[Items from a dataset]
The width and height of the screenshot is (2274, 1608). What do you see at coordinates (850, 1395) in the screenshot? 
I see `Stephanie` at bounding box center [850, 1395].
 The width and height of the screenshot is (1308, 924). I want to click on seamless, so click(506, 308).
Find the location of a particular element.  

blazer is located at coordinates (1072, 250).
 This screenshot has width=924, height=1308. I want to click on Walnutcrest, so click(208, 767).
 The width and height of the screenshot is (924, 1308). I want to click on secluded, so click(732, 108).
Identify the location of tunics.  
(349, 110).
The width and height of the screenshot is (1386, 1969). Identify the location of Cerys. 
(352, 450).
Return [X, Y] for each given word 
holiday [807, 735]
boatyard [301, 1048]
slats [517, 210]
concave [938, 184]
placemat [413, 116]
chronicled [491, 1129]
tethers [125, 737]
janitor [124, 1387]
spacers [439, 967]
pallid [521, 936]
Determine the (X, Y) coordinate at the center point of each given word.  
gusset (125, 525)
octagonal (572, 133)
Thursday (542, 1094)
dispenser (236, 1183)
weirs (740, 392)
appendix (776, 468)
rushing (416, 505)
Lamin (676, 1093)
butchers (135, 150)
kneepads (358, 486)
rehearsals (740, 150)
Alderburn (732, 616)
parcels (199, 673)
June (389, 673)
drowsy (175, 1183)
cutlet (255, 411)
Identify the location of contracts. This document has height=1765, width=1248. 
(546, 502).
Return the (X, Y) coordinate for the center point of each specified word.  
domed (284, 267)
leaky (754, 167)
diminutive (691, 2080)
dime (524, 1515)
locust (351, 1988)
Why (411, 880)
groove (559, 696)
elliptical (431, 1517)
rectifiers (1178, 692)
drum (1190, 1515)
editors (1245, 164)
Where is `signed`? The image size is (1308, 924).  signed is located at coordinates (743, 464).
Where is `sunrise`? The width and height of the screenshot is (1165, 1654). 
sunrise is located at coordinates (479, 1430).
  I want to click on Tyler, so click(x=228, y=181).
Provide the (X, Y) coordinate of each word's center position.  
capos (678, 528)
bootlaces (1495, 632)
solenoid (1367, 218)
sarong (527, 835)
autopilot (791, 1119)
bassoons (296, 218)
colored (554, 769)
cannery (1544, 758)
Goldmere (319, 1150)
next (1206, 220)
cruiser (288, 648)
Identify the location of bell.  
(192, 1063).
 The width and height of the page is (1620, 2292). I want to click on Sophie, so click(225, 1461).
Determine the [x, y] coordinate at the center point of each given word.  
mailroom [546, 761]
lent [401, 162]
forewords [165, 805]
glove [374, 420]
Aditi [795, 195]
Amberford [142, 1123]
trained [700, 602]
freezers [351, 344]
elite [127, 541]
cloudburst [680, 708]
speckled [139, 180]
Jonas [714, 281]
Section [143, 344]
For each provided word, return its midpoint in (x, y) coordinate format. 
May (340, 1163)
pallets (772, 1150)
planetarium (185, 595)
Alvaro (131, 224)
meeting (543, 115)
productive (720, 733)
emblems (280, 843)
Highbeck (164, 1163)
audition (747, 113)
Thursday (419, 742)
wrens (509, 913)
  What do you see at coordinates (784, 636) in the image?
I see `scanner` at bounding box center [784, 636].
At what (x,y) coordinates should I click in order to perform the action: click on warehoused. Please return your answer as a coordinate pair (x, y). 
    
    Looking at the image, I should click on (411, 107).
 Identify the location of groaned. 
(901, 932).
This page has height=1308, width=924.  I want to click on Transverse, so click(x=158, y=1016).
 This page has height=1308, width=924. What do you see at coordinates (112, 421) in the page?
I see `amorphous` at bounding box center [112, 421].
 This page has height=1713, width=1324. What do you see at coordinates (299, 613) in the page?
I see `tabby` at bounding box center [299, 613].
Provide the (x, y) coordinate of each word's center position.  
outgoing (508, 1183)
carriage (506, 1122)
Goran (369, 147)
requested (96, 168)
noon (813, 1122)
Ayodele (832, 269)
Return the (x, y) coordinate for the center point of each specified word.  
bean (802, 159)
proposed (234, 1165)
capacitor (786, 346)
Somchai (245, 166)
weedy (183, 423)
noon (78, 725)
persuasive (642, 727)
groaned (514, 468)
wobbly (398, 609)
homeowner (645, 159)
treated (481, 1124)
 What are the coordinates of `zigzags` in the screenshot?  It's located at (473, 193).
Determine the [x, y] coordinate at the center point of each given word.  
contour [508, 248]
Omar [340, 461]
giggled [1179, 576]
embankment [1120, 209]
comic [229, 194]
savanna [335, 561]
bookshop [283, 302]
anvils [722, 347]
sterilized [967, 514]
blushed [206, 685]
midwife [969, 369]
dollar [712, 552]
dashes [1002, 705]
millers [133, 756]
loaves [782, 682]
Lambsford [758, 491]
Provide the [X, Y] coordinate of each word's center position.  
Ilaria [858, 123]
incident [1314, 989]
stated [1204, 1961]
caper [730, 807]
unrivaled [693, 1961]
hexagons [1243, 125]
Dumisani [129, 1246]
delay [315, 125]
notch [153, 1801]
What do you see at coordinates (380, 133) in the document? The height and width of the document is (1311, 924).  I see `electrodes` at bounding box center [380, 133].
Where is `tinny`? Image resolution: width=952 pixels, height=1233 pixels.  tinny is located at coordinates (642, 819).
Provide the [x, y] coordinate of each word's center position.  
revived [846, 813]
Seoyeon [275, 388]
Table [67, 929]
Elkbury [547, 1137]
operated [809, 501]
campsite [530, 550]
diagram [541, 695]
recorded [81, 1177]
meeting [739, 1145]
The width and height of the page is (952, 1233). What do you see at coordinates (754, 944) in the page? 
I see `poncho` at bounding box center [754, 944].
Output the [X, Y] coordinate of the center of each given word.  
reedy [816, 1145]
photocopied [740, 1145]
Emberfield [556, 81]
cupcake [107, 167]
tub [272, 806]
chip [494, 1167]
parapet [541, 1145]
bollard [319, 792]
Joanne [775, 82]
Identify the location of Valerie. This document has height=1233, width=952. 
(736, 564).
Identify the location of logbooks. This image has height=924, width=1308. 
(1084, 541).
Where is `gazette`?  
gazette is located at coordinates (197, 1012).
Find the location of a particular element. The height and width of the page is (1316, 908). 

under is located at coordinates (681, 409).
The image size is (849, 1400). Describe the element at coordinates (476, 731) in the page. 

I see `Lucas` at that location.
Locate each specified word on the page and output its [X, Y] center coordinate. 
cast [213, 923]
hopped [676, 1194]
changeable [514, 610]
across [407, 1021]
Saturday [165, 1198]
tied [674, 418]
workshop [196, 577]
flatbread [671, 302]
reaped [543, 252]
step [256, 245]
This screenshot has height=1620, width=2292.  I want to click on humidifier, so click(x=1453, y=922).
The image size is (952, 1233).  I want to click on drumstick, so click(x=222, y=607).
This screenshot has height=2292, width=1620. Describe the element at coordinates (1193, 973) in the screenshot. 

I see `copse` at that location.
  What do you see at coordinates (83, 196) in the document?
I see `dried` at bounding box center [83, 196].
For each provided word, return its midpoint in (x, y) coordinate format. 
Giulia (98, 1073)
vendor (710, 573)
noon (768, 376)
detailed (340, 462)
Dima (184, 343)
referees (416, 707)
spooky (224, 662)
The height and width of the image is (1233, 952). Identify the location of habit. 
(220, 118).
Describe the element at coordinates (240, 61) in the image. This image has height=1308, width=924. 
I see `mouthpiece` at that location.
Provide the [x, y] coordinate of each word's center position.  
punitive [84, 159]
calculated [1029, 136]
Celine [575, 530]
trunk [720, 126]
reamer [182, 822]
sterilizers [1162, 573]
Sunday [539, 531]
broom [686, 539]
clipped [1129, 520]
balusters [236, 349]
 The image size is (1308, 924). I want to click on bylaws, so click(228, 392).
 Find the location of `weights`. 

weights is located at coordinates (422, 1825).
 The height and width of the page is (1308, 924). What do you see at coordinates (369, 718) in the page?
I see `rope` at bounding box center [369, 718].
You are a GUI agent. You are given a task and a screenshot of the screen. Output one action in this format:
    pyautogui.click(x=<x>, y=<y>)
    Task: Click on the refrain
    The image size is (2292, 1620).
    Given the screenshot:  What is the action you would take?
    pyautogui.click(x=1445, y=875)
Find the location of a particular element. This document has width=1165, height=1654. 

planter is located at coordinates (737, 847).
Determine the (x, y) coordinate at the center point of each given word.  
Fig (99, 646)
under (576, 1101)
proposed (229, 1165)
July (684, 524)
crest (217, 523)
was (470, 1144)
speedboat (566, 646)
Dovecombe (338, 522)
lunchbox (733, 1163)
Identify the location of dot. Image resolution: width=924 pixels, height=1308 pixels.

§ Objective: Repeat the data above word for word, starting at its first line and stopping after the line that contains "center [850, 1395].".

§ Reply to the task:
The width and height of the screenshot is (2274, 1608). What do you see at coordinates (850, 1395) in the screenshot? 
I see `Stephanie` at bounding box center [850, 1395].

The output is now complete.